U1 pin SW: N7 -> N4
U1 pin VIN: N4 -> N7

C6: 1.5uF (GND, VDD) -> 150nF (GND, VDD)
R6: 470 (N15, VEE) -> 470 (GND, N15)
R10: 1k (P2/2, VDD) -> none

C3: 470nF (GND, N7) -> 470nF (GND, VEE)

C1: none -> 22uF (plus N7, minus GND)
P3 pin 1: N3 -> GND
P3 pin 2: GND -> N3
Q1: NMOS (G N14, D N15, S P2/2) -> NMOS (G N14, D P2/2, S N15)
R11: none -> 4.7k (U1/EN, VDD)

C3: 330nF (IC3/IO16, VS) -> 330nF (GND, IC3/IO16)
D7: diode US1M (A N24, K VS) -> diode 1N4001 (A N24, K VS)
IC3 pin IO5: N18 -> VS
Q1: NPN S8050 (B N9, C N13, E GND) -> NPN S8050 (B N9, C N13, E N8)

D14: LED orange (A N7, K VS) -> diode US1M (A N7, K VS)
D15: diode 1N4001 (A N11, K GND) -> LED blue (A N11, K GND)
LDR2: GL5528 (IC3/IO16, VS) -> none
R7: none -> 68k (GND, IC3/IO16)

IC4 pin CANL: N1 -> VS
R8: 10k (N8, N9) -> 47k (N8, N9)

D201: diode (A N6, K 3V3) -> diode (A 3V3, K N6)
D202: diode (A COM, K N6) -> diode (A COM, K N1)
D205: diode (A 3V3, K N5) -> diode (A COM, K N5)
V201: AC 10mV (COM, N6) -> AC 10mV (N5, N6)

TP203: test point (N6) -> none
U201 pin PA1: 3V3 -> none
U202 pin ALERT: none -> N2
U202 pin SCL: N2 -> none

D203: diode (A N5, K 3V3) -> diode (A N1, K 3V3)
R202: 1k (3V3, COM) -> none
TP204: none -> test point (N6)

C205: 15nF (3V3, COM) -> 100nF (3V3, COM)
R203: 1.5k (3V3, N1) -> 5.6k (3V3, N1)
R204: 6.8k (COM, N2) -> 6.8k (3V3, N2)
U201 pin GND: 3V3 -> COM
☆ ☆ ☆
» **TASK INSTRUCTIONS**
Every line of the data should be output exactly as it was given.

» **ANSWER SPACE**
U1 pin SW: N7 -> N4
U1 pin VIN: N4 -> N7

C6: 1.5uF (GND, VDD) -> 150nF (GND, VDD)
R6: 470 (N15, VEE) -> 470 (GND, N15)
R10: 1k (P2/2, VDD) -> none

C3: 470nF (GND, N7) -> 470nF (GND, VEE)

C1: none -> 22uF (plus N7, minus GND)
P3 pin 1: N3 -> GND
P3 pin 2: GND -> N3
Q1: NMOS (G N14, D N15, S P2/2) -> NMOS (G N14, D P2/2, S N15)
R11: none -> 4.7k (U1/EN, VDD)

C3: 330nF (IC3/IO16, VS) -> 330nF (GND, IC3/IO16)
D7: diode US1M (A N24, K VS) -> diode 1N4001 (A N24, K VS)
IC3 pin IO5: N18 -> VS
Q1: NPN S8050 (B N9, C N13, E GND) -> NPN S8050 (B N9, C N13, E N8)

D14: LED orange (A N7, K VS) -> diode US1M (A N7, K VS)
D15: diode 1N4001 (A N11, K GND) -> LED blue (A N11, K GND)
LDR2: GL5528 (IC3/IO16, VS) -> none
R7: none -> 68k (GND, IC3/IO16)

IC4 pin CANL: N1 -> VS
R8: 10k (N8, N9) -> 47k (N8, N9)

D201: diode (A N6, K 3V3) -> diode (A 3V3, K N6)
D202: diode (A COM, K N6) -> diode (A COM, K N1)
D205: diode (A 3V3, K N5) -> diode (A COM, K N5)
V201: AC 10mV (COM, N6) -> AC 10mV (N5, N6)

TP203: test point (N6) -> none
U201 pin PA1: 3V3 -> none
U202 pin ALERT: none -> N2
U202 pin SCL: N2 -> none

D203: diode (A N5, K 3V3) -> diode (A N1, K 3V3)
R202: 1k (3V3, COM) -> none
TP204: none -> test point (N6)

C205: 15nF (3V3, COM) -> 100nF (3V3, COM)
R203: 1.5k (3V3, N1) -> 5.6k (3V3, N1)
R204: 6.8k (COM, N2) -> 6.8k (3V3, N2)
U201 pin GND: 3V3 -> COM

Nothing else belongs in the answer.